YOUR ASSIGNMENT —
Omitting the pictures, output all of the records precisely as written.
DATASET EXTRACT: Begin
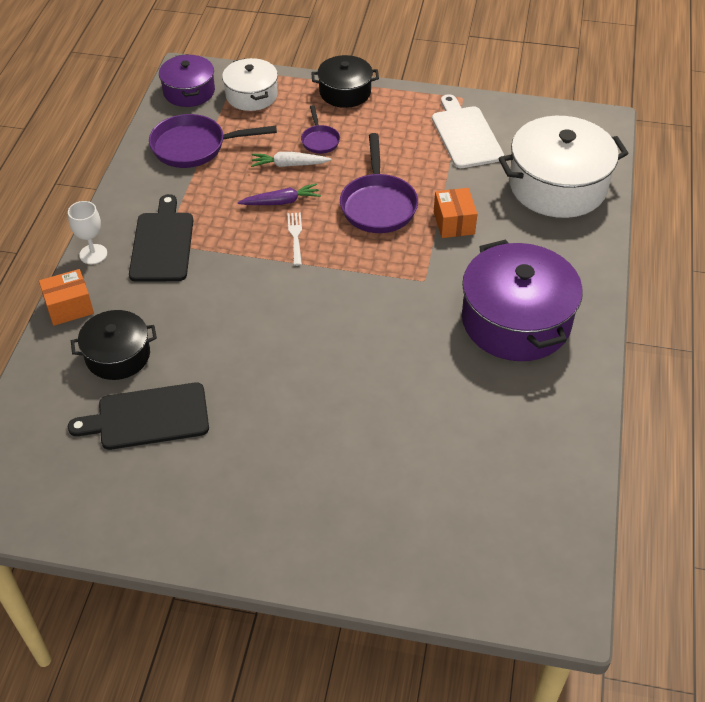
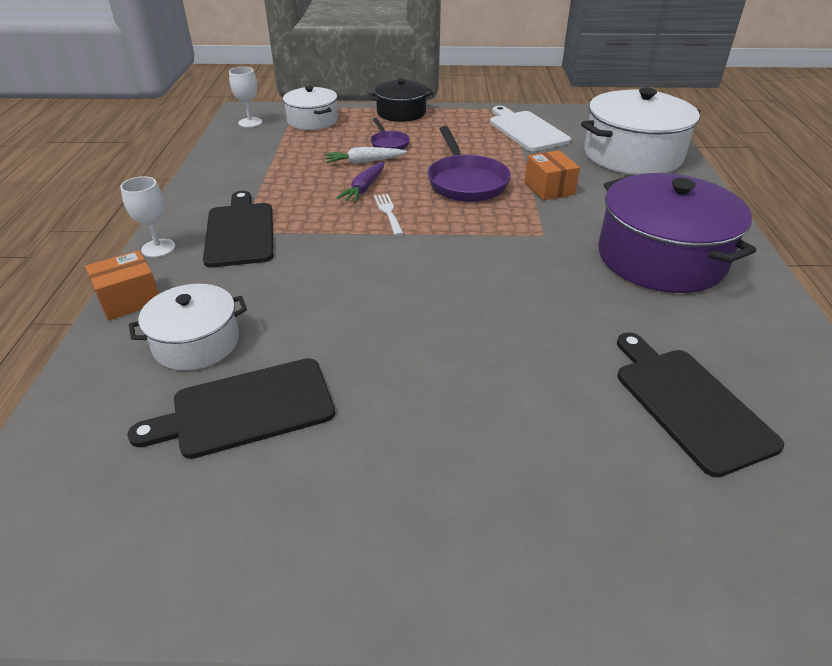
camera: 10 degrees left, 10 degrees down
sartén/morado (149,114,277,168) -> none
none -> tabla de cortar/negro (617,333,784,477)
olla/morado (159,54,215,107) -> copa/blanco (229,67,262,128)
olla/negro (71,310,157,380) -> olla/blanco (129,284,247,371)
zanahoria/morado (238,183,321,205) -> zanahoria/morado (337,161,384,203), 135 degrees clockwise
DATASET EXTRACT: End
OUTPUT FOR THIS TASK —
camera: 10 degrees left, 10 degrees down
sartén/morado (149,114,277,168) -> none
none -> tabla de cortar/negro (617,333,784,477)
olla/morado (159,54,215,107) -> copa/blanco (229,67,262,128)
olla/negro (71,310,157,380) -> olla/blanco (129,284,247,371)
zanahoria/morado (238,183,321,205) -> zanahoria/morado (337,161,384,203), 135 degrees clockwise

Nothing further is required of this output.